EXERCISE PROMPT:
In the data that follows, find the line with "(215, 169) = (150, 254): purple"; transcribe it, every later line up to the one with "(136, 506) = (962, 390): purple", and that line as well, exactly and with no others.

THE DATA:
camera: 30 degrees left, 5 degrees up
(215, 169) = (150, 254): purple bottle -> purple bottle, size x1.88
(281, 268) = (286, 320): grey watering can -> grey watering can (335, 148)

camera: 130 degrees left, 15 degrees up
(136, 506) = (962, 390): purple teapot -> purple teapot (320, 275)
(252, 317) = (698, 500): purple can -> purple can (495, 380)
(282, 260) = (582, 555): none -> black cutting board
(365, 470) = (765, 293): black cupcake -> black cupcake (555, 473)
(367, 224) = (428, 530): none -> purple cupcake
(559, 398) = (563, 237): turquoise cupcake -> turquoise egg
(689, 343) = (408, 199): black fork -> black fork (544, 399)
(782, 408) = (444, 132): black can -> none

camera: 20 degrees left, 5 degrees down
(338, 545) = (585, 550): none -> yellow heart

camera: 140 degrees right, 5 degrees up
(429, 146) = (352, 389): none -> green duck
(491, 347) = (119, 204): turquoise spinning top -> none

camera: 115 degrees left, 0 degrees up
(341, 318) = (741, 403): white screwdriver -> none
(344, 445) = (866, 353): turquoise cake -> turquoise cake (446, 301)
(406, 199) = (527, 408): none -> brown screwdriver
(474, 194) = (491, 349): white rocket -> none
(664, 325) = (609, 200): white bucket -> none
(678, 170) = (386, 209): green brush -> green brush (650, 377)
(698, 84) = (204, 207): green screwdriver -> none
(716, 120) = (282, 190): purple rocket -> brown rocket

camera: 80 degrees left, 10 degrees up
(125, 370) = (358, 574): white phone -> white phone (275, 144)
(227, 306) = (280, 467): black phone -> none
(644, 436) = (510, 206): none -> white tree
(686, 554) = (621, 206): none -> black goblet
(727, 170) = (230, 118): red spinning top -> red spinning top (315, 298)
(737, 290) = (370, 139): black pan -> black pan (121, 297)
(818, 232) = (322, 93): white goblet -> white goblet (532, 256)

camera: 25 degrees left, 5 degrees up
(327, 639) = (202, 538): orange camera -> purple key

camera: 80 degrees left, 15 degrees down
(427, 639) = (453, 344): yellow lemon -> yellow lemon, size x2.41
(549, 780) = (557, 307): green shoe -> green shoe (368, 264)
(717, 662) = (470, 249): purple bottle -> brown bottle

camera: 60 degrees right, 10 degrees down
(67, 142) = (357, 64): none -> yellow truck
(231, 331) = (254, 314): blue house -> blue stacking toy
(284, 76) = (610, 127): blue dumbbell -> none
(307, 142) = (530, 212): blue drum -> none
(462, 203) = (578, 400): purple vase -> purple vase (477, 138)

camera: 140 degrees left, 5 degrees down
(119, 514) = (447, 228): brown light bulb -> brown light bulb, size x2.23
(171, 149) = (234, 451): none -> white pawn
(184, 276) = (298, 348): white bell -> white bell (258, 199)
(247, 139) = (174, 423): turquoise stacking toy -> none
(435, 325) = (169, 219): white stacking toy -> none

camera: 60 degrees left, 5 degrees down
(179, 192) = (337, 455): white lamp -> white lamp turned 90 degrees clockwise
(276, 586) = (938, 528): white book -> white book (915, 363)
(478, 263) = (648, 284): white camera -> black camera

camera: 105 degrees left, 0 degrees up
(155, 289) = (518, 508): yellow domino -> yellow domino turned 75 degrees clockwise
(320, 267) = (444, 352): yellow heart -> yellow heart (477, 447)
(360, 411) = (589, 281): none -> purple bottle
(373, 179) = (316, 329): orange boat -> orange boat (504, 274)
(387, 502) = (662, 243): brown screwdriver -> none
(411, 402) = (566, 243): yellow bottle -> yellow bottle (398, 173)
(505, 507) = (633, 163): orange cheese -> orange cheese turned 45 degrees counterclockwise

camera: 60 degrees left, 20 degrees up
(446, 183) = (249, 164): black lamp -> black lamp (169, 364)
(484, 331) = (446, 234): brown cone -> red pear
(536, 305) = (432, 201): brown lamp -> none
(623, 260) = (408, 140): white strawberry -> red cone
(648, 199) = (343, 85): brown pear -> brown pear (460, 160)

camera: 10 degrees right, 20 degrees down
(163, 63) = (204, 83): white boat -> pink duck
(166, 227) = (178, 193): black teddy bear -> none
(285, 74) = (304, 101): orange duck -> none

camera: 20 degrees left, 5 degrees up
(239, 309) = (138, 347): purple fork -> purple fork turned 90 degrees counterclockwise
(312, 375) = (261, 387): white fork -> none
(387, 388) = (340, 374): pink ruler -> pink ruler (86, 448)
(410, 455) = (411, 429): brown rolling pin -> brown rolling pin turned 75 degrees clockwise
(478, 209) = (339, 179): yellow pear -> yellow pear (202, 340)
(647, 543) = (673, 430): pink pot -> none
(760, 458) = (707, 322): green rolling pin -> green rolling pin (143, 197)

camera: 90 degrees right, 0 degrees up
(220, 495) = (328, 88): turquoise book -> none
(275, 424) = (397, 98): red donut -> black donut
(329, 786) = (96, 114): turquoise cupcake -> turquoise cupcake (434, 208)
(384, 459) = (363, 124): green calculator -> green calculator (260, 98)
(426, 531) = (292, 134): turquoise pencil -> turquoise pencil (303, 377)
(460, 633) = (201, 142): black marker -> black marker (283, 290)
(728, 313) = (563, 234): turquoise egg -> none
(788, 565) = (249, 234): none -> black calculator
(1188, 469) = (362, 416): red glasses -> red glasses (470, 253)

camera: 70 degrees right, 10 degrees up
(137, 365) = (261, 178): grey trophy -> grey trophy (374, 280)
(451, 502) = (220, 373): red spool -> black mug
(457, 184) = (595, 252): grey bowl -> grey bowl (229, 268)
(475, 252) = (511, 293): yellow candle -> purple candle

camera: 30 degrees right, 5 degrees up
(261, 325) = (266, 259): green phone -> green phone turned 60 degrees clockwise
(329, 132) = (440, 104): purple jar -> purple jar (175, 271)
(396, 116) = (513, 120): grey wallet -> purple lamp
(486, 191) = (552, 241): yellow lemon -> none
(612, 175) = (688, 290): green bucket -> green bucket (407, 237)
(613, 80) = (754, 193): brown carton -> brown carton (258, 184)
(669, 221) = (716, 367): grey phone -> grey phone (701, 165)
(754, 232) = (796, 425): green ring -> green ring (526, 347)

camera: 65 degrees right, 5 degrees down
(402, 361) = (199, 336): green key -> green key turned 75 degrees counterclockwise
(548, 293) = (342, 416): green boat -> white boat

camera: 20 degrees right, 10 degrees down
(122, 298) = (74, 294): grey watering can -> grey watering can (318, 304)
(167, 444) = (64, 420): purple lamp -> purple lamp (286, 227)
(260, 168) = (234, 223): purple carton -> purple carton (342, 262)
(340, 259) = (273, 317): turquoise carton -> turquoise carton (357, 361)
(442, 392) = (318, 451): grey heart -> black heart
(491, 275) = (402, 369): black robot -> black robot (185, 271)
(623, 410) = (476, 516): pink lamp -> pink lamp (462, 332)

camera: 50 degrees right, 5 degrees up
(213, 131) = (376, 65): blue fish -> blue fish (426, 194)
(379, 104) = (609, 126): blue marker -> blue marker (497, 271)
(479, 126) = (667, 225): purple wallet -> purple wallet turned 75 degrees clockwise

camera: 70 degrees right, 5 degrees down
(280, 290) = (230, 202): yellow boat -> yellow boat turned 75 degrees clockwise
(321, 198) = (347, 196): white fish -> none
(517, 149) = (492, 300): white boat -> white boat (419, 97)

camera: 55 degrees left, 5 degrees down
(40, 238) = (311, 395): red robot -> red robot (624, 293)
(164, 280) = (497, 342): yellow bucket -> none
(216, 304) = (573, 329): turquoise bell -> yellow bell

OUTPUT OF THE EXERCISE:
(215, 169) = (150, 254): purple bottle -> purple bottle, size x1.88
(281, 268) = (286, 320): grey watering can -> grey watering can (335, 148)

camera: 130 degrees left, 15 degrees up
(136, 506) = (962, 390): purple teapot -> purple teapot (320, 275)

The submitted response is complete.